▶ [WORK ORDER]: The lines to return are those below that contain the word "RADIO".

════════

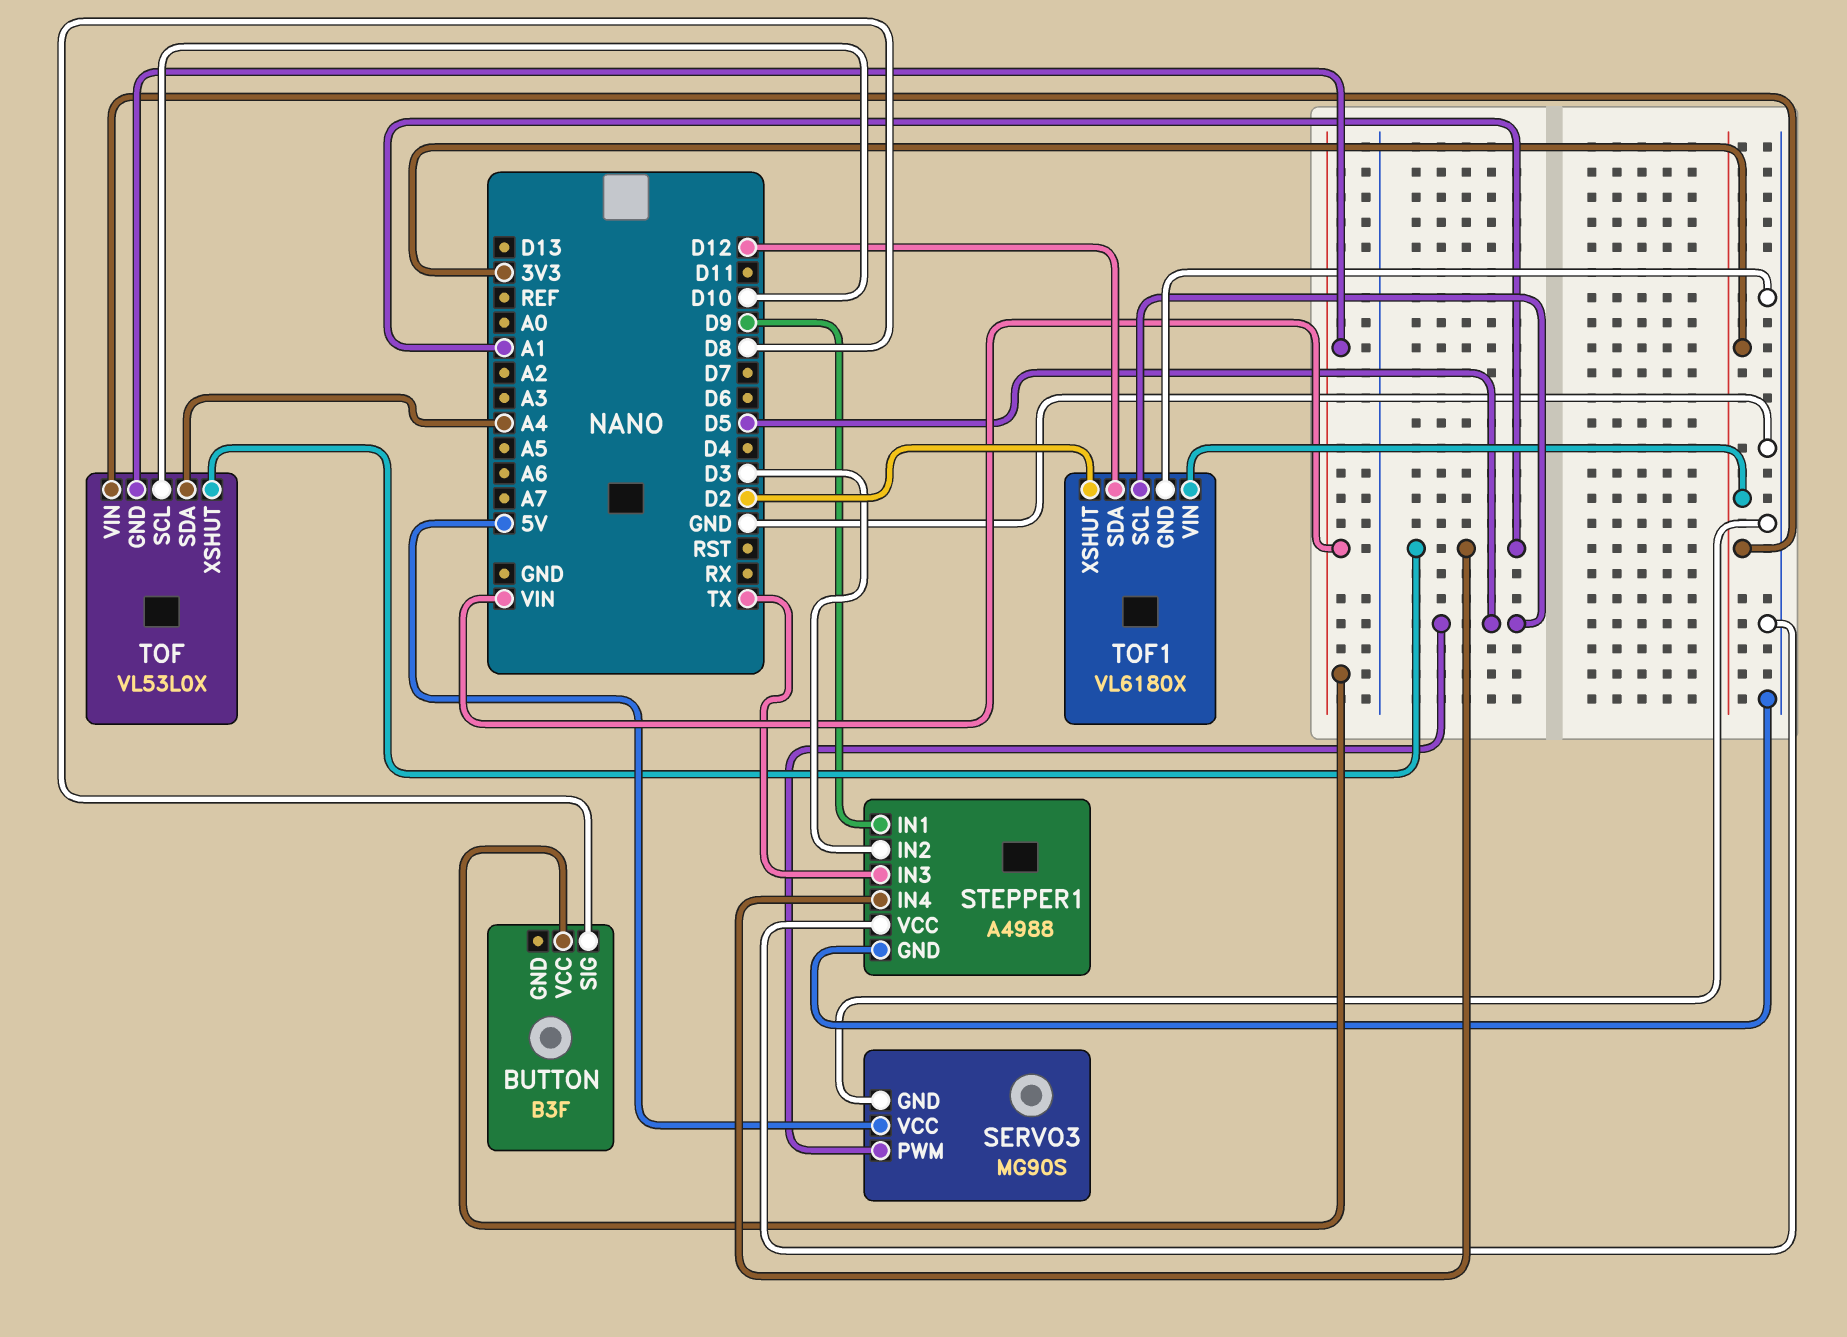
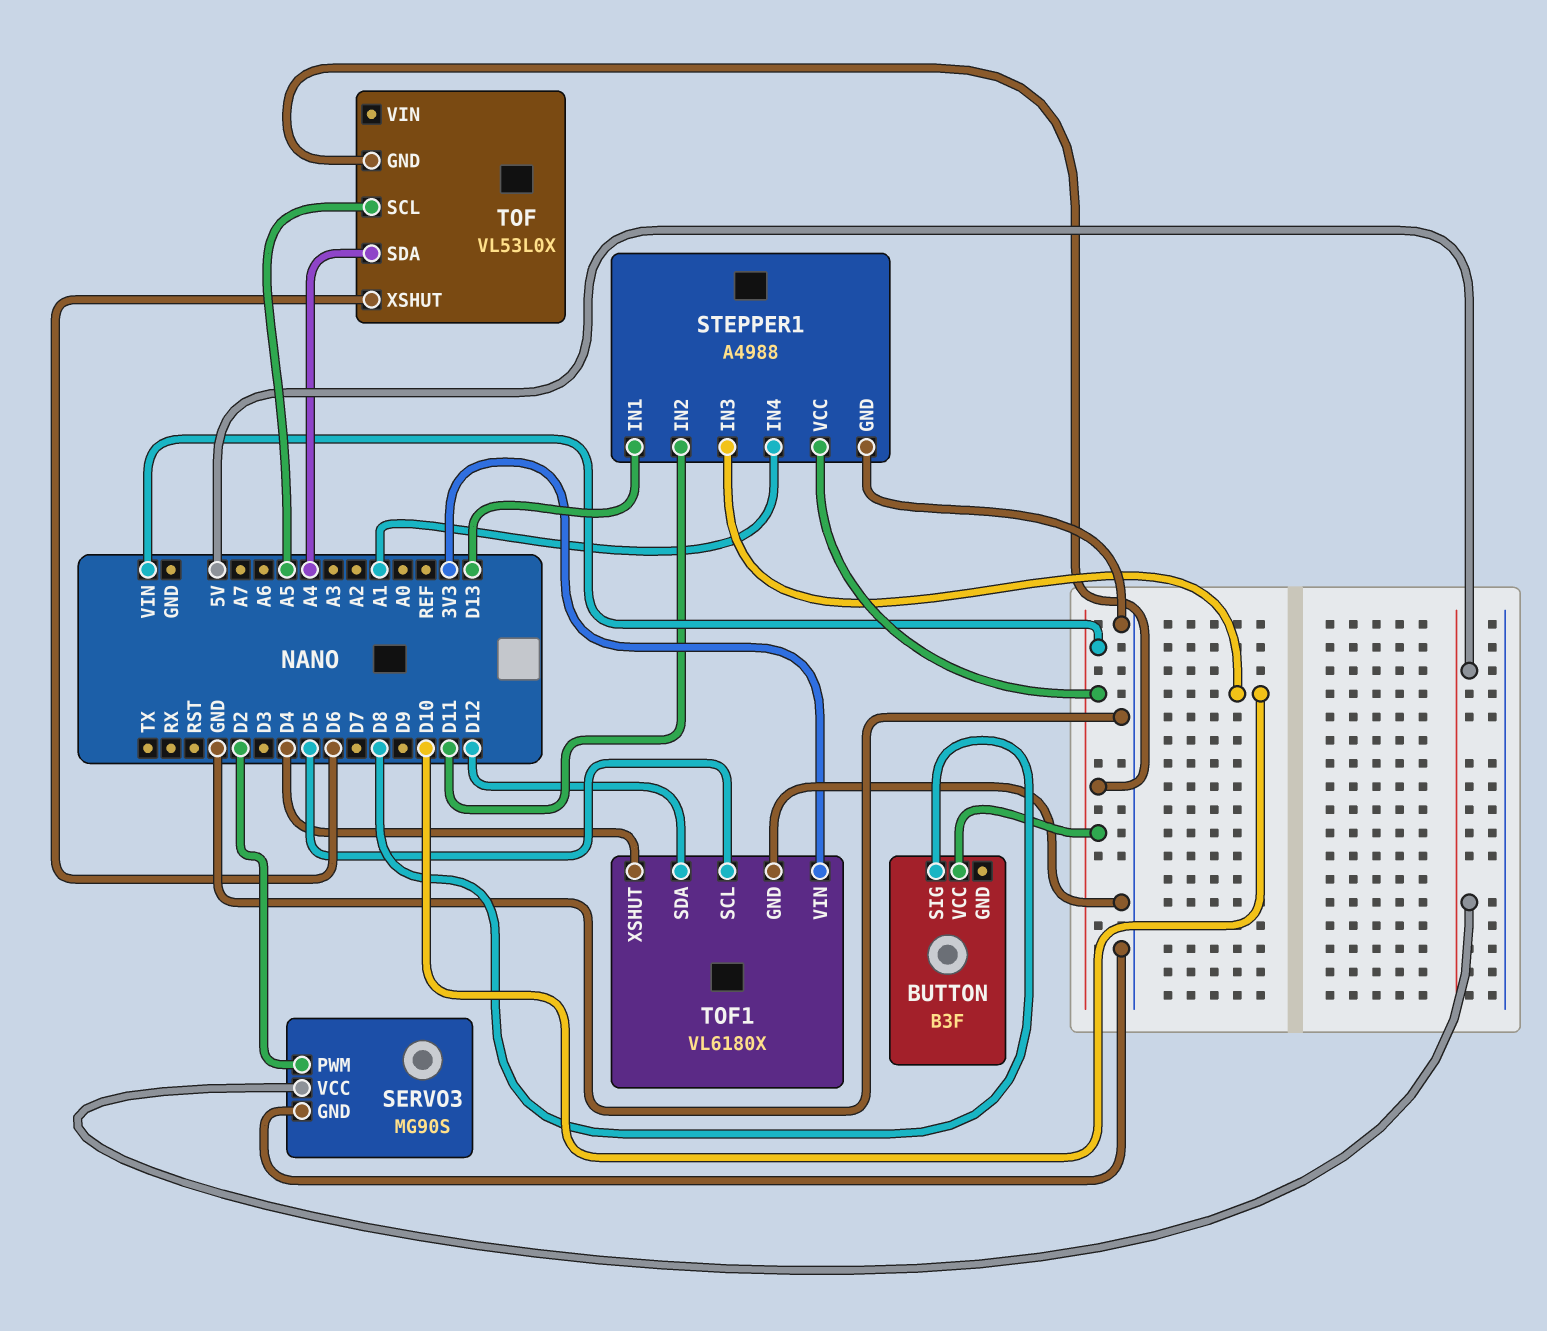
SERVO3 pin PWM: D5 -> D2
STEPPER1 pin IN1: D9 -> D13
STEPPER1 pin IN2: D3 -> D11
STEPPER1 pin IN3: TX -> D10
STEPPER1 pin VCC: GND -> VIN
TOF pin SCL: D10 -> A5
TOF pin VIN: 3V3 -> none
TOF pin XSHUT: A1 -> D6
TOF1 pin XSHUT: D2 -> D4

════════

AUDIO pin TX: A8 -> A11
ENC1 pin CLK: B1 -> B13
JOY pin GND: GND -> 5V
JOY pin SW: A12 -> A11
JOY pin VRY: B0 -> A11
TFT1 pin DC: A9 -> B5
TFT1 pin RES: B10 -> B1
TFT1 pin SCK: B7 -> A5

════════

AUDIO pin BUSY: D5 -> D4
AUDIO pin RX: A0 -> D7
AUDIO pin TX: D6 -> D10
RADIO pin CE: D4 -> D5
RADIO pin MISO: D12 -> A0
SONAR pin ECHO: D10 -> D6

════════

▶ [REPLY TO THE EXERCISE]:
RADIO pin CE: D4 -> D5
RADIO pin MISO: D12 -> A0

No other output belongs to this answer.